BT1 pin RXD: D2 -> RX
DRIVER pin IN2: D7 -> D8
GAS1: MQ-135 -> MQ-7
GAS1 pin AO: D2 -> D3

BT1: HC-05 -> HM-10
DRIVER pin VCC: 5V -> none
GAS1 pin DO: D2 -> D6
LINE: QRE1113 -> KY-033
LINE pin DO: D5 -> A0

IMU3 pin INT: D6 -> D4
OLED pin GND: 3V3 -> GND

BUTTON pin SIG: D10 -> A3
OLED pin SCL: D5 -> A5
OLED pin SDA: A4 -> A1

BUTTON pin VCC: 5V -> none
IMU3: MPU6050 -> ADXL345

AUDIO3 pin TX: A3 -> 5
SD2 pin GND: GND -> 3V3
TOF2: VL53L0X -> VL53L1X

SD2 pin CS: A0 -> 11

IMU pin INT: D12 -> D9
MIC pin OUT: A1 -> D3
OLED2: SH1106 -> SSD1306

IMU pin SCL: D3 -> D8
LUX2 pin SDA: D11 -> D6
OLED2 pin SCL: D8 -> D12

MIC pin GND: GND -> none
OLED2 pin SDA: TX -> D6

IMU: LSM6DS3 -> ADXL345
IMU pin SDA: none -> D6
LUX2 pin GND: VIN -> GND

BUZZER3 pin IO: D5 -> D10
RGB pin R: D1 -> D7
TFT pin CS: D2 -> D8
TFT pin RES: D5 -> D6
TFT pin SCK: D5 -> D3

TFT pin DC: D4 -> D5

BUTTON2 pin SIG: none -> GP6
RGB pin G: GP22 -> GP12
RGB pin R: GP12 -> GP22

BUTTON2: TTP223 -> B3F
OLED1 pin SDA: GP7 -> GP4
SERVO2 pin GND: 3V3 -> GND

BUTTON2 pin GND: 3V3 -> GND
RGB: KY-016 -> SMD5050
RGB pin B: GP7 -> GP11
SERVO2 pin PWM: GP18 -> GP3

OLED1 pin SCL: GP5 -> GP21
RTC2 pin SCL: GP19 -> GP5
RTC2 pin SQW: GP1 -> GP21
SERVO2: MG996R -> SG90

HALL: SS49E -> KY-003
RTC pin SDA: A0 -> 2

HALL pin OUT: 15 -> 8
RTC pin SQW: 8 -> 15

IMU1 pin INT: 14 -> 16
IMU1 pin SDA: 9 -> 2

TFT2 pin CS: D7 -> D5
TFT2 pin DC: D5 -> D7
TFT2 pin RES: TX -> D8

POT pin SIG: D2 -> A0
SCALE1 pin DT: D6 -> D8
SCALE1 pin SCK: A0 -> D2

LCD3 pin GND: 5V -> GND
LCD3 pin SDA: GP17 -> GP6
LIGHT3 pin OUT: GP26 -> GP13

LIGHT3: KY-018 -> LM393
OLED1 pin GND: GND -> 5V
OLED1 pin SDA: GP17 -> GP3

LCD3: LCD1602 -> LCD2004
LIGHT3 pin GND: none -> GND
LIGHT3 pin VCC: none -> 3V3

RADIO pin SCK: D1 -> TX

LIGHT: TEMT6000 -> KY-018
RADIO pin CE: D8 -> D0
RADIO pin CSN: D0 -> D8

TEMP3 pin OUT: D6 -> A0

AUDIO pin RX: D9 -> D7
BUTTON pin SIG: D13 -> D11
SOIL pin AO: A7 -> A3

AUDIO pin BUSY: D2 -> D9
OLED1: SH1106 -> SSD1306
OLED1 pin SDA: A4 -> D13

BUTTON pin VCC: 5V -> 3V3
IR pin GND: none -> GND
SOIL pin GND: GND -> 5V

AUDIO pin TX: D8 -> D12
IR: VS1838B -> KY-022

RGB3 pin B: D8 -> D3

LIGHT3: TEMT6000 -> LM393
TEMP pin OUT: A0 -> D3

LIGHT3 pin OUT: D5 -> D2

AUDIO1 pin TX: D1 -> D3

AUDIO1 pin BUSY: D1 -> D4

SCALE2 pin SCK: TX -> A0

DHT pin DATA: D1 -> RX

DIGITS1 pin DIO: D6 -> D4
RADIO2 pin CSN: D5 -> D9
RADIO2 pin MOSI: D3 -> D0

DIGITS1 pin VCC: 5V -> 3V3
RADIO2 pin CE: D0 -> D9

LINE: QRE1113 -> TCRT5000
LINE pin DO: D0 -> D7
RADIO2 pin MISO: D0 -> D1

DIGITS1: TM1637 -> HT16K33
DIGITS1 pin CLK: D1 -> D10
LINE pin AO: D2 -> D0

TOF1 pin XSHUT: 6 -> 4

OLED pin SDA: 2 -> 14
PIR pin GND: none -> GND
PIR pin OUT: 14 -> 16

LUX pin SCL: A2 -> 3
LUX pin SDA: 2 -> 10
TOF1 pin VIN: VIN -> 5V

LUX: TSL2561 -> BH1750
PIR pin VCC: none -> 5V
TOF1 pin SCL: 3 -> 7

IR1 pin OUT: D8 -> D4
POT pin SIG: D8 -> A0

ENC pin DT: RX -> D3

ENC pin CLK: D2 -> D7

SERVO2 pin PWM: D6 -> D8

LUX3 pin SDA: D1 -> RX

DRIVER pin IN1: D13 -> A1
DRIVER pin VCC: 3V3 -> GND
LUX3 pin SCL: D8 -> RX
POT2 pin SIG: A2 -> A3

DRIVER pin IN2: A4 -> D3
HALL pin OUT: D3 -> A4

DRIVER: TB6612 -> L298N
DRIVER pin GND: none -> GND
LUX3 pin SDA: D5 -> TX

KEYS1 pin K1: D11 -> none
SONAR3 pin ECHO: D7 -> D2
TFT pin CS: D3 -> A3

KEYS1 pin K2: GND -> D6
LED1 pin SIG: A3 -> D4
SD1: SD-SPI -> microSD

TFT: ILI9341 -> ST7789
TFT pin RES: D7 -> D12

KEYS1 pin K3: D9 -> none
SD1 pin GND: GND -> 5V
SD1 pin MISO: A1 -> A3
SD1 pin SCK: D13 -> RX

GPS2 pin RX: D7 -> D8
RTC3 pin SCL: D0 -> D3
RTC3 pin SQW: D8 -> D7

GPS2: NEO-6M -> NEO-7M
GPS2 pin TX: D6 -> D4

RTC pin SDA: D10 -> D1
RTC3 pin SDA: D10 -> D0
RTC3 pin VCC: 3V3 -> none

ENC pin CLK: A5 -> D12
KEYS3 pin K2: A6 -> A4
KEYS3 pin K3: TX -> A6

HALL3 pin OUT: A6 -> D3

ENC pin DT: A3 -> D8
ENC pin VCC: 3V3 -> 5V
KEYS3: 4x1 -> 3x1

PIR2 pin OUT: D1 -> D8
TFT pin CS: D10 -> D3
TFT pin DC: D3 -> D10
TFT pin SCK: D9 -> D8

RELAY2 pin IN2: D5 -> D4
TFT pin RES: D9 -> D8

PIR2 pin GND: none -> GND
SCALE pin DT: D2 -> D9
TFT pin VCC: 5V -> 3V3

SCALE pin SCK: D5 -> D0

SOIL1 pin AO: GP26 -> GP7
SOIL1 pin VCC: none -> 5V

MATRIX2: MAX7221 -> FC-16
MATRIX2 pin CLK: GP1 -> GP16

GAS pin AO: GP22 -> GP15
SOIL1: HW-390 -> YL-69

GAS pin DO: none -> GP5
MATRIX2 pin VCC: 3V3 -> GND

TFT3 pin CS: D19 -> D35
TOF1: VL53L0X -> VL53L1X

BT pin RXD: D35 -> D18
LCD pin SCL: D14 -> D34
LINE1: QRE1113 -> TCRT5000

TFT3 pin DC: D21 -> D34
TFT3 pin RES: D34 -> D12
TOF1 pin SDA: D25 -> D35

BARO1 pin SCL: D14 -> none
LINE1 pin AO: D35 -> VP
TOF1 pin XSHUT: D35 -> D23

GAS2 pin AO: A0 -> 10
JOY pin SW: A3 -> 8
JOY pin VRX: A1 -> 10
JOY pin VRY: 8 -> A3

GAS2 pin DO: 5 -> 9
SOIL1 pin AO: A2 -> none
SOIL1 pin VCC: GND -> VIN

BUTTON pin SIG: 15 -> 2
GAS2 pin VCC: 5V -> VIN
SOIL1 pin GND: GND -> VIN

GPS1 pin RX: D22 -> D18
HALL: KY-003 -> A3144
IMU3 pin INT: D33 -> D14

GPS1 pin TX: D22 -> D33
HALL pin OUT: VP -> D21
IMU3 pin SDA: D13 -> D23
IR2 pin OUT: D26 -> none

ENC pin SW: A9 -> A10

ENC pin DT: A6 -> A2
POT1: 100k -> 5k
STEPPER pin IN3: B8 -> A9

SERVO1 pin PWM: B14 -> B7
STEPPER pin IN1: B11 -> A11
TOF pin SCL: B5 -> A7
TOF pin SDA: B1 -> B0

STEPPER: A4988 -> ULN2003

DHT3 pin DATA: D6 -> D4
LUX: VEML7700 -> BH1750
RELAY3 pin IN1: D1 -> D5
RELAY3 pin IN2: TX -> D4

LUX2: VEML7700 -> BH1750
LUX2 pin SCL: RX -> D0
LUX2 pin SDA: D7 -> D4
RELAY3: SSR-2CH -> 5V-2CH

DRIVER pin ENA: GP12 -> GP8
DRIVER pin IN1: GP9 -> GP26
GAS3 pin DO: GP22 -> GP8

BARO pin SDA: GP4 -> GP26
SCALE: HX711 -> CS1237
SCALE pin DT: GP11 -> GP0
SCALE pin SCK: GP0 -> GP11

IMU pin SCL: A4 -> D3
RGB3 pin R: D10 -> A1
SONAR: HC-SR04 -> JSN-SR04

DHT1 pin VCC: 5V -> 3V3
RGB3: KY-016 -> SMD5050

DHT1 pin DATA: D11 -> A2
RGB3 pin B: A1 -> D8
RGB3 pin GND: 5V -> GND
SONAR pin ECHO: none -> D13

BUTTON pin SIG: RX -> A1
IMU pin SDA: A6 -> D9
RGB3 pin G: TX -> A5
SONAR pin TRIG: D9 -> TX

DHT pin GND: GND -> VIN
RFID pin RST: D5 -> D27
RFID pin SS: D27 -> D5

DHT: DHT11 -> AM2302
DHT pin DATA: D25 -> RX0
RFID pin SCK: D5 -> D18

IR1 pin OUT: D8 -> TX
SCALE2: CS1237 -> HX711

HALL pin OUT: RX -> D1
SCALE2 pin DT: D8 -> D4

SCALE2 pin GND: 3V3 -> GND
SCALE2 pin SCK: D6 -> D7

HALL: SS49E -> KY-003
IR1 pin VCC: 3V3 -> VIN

* What you need to do: Looking at the material above, please copy exactly every line from its first line through the line containing "BUTTON2 pin GND: 3V3 -> GND", with both ends included and nothing else.

* Written response:
BT1 pin RXD: D2 -> RX
DRIVER pin IN2: D7 -> D8
GAS1: MQ-135 -> MQ-7
GAS1 pin AO: D2 -> D3

BT1: HC-05 -> HM-10
DRIVER pin VCC: 5V -> none
GAS1 pin DO: D2 -> D6
LINE: QRE1113 -> KY-033
LINE pin DO: D5 -> A0

IMU3 pin INT: D6 -> D4
OLED pin GND: 3V3 -> GND

BUTTON pin SIG: D10 -> A3
OLED pin SCL: D5 -> A5
OLED pin SDA: A4 -> A1

BUTTON pin VCC: 5V -> none
IMU3: MPU6050 -> ADXL345

AUDIO3 pin TX: A3 -> 5
SD2 pin GND: GND -> 3V3
TOF2: VL53L0X -> VL53L1X

SD2 pin CS: A0 -> 11

IMU pin INT: D12 -> D9
MIC pin OUT: A1 -> D3
OLED2: SH1106 -> SSD1306

IMU pin SCL: D3 -> D8
LUX2 pin SDA: D11 -> D6
OLED2 pin SCL: D8 -> D12

MIC pin GND: GND -> none
OLED2 pin SDA: TX -> D6

IMU: LSM6DS3 -> ADXL345
IMU pin SDA: none -> D6
LUX2 pin GND: VIN -> GND

BUZZER3 pin IO: D5 -> D10
RGB pin R: D1 -> D7
TFT pin CS: D2 -> D8
TFT pin RES: D5 -> D6
TFT pin SCK: D5 -> D3

TFT pin DC: D4 -> D5

BUTTON2 pin SIG: none -> GP6
RGB pin G: GP22 -> GP12
RGB pin R: GP12 -> GP22

BUTTON2: TTP223 -> B3F
OLED1 pin SDA: GP7 -> GP4
SERVO2 pin GND: 3V3 -> GND

BUTTON2 pin GND: 3V3 -> GND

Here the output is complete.